* [Data rows]
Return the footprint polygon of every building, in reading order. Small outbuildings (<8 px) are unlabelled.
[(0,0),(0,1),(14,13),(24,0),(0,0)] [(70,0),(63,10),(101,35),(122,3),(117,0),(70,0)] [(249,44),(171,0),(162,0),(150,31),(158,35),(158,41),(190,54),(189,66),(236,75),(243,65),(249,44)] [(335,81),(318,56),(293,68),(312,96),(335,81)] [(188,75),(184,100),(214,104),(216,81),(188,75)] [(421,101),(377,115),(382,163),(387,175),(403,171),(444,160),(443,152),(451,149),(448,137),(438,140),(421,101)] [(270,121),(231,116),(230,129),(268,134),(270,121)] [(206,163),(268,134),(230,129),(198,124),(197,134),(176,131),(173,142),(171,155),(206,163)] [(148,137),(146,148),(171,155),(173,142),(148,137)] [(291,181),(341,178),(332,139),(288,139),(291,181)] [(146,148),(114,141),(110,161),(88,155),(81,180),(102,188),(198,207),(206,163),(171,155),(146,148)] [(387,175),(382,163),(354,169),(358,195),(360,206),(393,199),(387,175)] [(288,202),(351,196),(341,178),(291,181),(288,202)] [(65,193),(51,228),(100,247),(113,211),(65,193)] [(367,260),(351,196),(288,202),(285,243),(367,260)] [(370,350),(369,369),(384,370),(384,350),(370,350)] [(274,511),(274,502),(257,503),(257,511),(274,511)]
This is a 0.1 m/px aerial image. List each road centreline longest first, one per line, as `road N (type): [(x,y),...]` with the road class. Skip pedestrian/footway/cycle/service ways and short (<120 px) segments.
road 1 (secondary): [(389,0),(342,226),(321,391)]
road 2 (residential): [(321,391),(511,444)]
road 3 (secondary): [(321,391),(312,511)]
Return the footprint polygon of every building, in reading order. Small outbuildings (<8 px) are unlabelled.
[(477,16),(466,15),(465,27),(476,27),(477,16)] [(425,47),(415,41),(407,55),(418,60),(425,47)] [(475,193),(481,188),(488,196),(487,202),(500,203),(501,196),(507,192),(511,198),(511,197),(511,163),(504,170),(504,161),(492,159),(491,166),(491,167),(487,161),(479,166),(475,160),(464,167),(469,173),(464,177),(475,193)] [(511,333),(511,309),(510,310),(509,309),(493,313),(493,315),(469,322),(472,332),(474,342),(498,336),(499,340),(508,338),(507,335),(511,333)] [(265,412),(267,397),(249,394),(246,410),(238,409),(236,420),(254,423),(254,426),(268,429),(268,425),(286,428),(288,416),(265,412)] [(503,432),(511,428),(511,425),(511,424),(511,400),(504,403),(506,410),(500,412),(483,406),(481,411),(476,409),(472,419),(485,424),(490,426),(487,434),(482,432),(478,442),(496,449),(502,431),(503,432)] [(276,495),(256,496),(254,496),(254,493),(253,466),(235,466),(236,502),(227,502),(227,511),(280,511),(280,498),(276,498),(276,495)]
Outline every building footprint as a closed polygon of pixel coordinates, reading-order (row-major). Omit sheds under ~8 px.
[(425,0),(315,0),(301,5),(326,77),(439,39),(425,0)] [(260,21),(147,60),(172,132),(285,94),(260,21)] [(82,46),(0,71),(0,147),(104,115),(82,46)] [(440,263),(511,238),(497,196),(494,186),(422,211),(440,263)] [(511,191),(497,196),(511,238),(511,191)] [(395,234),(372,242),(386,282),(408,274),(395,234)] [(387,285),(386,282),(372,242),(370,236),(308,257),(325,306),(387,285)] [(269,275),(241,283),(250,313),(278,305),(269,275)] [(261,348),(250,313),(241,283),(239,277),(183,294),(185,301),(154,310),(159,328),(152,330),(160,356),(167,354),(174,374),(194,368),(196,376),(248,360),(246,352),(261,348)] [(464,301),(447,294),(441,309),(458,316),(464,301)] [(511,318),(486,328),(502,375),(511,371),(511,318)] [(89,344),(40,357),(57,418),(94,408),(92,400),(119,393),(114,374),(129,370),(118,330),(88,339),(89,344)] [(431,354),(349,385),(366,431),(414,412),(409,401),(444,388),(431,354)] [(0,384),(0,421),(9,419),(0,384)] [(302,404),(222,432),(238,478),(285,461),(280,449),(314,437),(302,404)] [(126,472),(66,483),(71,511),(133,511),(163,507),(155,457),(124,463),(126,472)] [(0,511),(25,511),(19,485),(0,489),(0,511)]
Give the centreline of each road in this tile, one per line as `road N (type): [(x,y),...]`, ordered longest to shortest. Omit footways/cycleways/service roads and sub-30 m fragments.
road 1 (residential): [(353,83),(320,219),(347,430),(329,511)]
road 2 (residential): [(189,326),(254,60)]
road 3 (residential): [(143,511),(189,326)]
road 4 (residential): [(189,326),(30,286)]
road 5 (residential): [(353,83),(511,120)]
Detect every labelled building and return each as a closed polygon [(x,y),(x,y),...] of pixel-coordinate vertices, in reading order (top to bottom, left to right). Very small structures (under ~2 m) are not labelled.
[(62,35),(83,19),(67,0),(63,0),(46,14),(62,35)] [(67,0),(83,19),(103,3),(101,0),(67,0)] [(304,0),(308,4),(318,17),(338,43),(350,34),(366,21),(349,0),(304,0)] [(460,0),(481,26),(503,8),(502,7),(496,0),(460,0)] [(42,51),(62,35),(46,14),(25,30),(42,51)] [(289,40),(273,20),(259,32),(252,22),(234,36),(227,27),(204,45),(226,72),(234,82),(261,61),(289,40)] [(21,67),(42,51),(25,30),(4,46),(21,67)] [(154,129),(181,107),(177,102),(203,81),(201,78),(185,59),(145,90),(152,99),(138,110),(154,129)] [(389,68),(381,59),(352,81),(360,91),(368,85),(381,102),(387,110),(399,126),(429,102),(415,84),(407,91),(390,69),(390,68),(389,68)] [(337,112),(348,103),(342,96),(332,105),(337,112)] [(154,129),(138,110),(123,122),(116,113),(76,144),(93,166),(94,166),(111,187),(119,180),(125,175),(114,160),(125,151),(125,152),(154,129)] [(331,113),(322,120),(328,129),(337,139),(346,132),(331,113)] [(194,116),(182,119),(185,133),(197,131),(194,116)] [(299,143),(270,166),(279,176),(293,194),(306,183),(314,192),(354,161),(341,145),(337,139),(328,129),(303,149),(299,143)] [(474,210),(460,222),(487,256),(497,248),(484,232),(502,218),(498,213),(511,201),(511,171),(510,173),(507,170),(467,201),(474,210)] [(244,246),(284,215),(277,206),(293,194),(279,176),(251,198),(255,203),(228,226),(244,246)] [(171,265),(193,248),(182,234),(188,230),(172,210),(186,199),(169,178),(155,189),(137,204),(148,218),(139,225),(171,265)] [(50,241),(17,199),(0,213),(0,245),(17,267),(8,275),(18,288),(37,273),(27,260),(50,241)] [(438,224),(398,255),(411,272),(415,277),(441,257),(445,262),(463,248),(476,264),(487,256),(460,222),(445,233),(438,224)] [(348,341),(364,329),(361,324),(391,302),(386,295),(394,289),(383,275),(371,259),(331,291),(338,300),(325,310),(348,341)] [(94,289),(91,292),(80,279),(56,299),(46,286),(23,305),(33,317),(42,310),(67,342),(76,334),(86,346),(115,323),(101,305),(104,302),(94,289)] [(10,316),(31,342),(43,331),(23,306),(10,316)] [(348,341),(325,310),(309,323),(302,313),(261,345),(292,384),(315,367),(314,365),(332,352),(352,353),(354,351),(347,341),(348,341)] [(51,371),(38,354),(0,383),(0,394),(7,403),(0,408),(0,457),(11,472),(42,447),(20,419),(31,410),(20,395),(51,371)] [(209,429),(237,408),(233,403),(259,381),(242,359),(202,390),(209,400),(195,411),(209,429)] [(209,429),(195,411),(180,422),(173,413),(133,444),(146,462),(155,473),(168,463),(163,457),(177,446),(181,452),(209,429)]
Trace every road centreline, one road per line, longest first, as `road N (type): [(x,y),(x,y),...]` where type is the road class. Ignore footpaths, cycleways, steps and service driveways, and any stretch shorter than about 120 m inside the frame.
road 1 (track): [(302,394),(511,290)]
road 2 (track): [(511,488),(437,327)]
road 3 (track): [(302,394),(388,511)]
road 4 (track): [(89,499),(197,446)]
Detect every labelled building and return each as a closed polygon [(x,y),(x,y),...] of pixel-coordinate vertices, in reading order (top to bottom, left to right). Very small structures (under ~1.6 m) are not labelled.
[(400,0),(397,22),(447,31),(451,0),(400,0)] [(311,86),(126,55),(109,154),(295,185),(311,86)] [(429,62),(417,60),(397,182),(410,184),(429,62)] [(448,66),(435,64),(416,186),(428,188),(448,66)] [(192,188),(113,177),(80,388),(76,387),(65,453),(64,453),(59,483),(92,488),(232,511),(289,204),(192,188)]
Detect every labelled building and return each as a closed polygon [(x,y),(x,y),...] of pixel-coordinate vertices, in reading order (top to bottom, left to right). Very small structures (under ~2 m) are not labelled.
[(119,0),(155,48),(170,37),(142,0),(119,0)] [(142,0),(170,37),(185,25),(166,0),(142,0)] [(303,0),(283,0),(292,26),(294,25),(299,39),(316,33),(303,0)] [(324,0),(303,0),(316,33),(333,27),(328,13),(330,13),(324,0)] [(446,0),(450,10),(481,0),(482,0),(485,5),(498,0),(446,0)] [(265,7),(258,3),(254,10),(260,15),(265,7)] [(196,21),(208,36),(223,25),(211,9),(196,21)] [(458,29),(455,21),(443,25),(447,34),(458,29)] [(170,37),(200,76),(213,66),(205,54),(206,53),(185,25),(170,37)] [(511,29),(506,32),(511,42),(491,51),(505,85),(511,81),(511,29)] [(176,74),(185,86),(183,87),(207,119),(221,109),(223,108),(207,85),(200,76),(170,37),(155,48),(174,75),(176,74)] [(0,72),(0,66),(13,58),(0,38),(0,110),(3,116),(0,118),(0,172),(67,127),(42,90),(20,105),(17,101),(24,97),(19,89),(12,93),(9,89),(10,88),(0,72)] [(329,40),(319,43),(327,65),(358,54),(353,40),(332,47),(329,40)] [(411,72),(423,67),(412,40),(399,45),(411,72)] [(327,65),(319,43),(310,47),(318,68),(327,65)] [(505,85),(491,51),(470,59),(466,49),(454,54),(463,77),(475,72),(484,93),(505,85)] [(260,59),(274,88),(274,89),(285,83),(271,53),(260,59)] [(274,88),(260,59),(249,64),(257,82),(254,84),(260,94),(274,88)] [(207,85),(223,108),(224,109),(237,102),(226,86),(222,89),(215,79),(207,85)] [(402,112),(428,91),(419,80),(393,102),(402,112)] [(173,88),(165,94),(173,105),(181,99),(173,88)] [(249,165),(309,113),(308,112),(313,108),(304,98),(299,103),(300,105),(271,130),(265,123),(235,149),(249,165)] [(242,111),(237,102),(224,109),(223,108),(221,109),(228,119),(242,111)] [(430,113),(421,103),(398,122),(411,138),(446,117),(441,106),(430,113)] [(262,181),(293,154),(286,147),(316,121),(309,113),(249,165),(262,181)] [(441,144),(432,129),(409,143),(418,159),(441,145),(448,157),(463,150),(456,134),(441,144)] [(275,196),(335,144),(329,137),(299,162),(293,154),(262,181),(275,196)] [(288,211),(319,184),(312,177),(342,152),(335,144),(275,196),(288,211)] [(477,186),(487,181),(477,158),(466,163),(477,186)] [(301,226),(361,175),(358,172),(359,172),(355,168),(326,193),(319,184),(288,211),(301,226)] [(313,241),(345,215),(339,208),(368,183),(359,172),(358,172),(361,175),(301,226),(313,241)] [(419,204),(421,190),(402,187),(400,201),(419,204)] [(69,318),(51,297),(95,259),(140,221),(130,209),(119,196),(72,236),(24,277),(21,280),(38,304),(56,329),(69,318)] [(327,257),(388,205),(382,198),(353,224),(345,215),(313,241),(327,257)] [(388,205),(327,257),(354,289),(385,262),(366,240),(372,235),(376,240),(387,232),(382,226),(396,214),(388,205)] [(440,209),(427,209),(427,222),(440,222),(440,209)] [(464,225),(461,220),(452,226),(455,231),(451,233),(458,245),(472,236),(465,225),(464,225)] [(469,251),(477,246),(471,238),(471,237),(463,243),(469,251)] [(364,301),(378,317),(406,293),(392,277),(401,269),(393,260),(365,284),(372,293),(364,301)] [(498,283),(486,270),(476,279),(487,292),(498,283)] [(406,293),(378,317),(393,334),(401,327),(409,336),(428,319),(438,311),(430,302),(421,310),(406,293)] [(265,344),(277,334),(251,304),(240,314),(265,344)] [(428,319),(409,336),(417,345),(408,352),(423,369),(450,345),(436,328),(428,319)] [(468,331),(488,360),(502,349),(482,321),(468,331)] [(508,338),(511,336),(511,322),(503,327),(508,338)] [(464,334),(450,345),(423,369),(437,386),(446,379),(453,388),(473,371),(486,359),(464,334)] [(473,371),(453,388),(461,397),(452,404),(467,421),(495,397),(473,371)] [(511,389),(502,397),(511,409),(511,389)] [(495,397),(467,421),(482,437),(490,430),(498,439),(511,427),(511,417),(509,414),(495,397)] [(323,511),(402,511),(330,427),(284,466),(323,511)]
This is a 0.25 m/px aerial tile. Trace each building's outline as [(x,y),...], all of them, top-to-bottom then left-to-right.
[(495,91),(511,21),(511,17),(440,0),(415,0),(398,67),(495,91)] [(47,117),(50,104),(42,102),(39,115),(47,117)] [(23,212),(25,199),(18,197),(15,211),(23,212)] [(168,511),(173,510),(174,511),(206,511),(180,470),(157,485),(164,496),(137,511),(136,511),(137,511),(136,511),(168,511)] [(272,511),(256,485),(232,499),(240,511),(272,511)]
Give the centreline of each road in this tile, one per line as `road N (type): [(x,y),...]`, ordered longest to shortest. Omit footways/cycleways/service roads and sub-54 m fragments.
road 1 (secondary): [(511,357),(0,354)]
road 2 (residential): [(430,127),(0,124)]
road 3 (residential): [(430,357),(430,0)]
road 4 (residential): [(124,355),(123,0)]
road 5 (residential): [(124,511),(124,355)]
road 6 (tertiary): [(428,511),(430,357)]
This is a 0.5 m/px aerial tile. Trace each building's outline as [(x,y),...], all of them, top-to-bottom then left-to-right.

* [Exercise aim] Can you reproduce the data verbatim, starting with the line that contains "sub-54 m fragments." and going on through the final line of the data?

* [The completed task]
Give the centreline of each road in this tile, one per line as `road N (type): [(x,y),...]`, ordered longest to shortest. Omit footways/cycleways/service roads and sub-54 m fragments.
road 1 (secondary): [(511,357),(0,354)]
road 2 (residential): [(430,127),(0,124)]
road 3 (residential): [(430,357),(430,0)]
road 4 (residential): [(124,355),(123,0)]
road 5 (residential): [(124,511),(124,355)]
road 6 (tertiary): [(428,511),(430,357)]
This is a 0.5 m/px aerial tile. Trace each building's outline as [(x,y),...], all of them, top-to-bottom then left-to-right.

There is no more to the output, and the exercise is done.